- _INSTRUCTIONS FOR THE TASK_
Copy out the lines of the records below, and only those lines, from the one with "camera: 35 degrees right, 5 degrees down" through the one with "(770, 376) = (802, 823): brown", exactly as they appear.

- _DATA SECTION_
__________

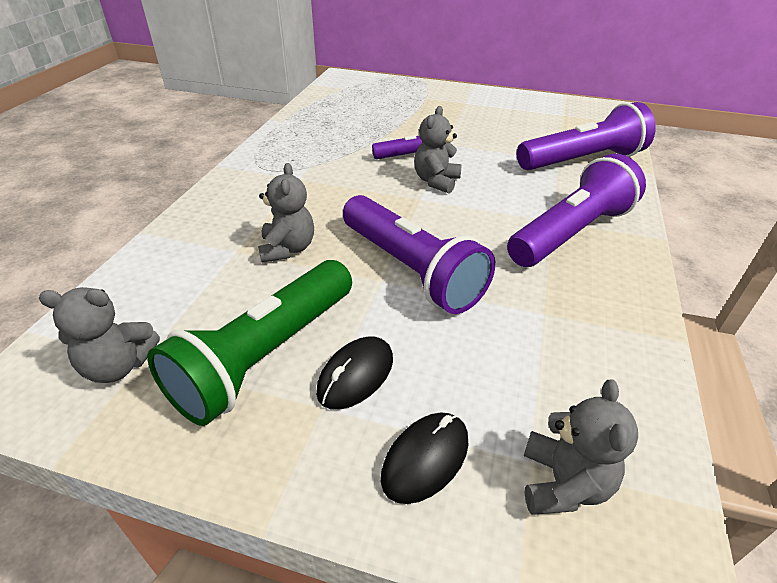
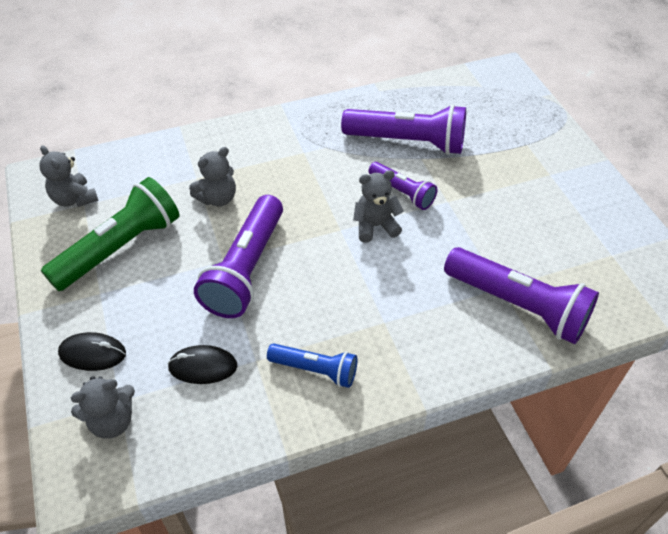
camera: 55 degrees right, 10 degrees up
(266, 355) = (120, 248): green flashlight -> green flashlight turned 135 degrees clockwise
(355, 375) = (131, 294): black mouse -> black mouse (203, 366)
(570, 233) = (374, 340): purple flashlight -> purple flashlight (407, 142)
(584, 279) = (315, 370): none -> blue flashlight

__________

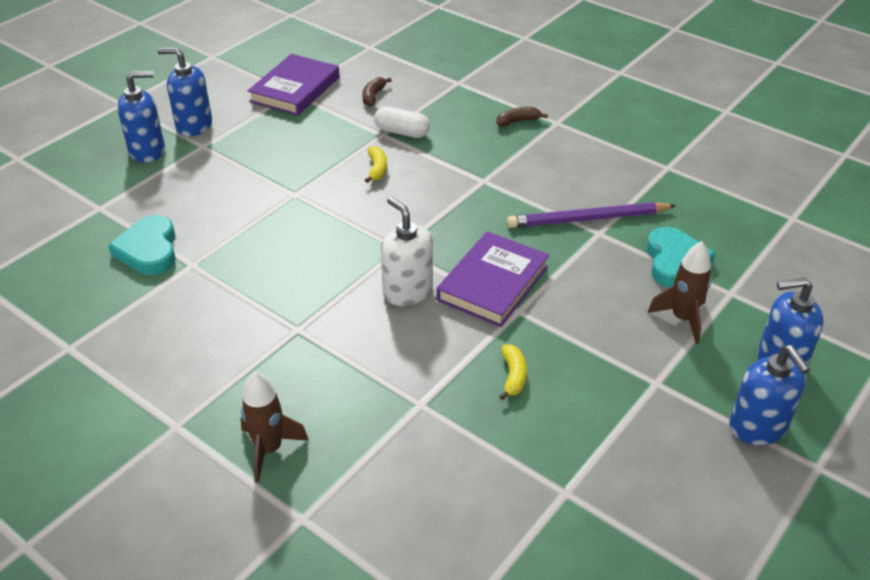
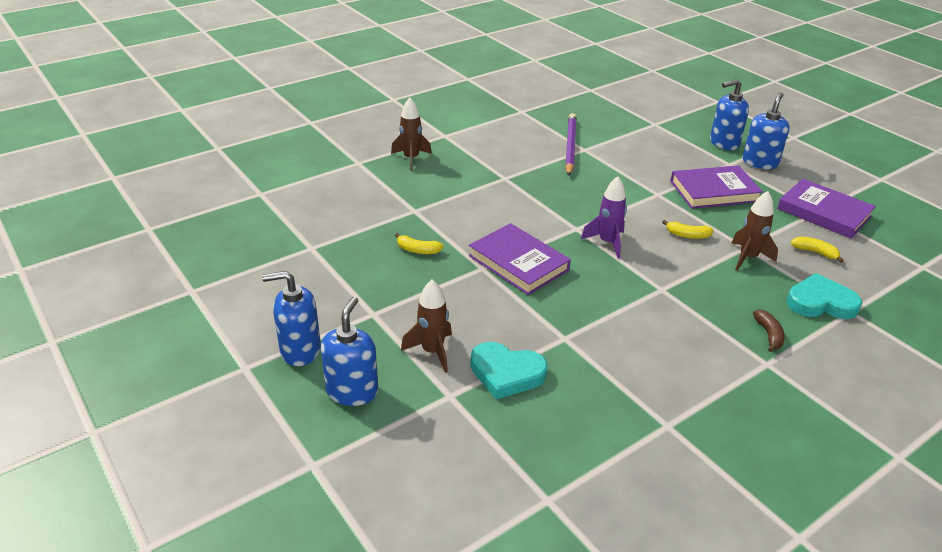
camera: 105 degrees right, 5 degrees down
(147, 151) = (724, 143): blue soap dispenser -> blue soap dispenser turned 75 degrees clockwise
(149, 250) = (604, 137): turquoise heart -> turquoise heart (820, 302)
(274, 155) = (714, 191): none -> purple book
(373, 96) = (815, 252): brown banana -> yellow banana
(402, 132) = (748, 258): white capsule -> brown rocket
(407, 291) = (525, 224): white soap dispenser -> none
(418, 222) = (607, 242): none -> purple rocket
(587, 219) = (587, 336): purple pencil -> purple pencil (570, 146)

__________

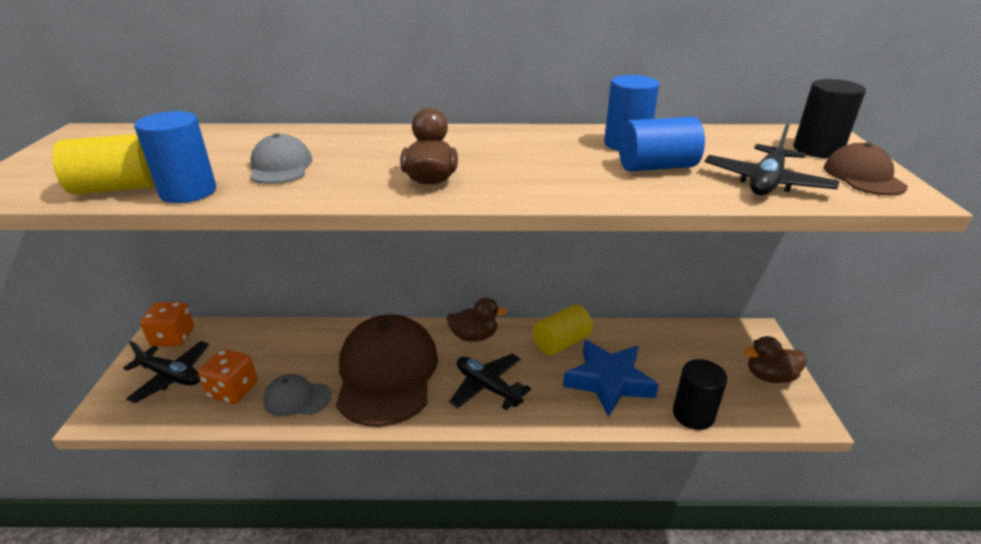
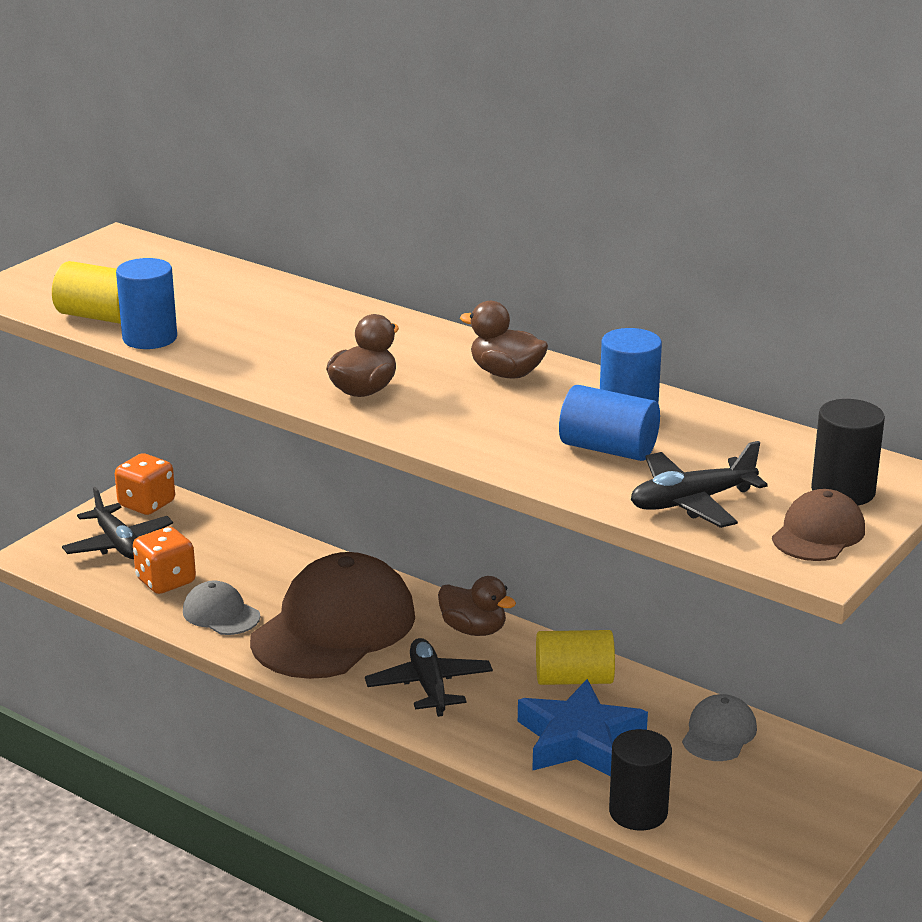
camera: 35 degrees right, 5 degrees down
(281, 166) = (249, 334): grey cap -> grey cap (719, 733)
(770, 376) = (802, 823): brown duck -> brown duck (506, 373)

__________

- _WRITTEN ANSWER_
camera: 35 degrees right, 5 degrees down
(281, 166) = (249, 334): grey cap -> grey cap (719, 733)
(770, 376) = (802, 823): brown duck -> brown duck (506, 373)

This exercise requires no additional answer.